━━━ RECORDED INFORMATION ━━━

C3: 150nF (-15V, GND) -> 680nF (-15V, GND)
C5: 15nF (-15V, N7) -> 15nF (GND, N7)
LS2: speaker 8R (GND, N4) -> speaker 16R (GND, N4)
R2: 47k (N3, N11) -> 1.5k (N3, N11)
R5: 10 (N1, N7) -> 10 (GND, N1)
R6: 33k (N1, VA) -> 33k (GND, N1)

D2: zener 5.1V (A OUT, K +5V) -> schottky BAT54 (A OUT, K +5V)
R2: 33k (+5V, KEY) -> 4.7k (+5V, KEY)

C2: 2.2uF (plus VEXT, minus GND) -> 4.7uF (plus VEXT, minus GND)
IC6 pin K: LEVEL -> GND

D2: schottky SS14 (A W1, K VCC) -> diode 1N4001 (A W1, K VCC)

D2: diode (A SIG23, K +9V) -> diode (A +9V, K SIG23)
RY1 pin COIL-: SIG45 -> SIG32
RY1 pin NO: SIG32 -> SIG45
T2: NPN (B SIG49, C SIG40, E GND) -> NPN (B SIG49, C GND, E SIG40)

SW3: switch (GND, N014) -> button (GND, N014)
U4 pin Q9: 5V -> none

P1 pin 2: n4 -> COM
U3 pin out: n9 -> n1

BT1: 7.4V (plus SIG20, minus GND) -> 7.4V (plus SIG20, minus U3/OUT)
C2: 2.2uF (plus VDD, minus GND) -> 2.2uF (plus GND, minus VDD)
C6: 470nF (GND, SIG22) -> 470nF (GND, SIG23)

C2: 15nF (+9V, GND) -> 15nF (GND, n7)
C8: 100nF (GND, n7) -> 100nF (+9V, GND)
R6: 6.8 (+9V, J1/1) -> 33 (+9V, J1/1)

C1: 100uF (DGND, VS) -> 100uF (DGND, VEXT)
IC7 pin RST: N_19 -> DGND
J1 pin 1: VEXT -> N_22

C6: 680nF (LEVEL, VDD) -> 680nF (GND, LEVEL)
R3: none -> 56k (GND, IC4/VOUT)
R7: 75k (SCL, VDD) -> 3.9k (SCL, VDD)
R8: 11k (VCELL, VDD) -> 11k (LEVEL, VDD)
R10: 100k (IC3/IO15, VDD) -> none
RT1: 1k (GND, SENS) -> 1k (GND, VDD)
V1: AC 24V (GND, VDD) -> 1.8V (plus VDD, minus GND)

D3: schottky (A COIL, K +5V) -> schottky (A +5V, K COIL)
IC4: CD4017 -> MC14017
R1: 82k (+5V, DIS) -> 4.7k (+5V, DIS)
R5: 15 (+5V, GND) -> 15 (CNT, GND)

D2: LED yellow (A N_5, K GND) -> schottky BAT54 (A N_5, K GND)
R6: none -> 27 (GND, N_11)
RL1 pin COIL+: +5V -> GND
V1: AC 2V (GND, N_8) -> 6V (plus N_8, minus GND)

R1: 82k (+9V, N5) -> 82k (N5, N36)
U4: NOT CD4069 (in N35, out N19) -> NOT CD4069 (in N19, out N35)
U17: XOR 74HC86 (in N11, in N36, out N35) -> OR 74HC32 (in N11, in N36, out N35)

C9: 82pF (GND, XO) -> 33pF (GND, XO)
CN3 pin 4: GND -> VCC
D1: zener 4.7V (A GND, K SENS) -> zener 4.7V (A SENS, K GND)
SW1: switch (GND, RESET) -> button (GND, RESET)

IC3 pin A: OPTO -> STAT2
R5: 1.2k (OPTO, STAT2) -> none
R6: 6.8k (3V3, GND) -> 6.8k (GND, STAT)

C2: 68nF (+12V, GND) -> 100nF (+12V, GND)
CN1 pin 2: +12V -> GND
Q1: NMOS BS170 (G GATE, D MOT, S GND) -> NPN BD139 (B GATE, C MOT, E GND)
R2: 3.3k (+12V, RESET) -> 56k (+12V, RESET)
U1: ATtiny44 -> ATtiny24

━━━

◆ **GOAL OF THE EXERCISE**
Return every line from the records above that holds the word "OPTO".

◆ **ANSWER TO THE EXERCISE**
IC3 pin A: OPTO -> STAT2
R5: 1.2k (OPTO, STAT2) -> none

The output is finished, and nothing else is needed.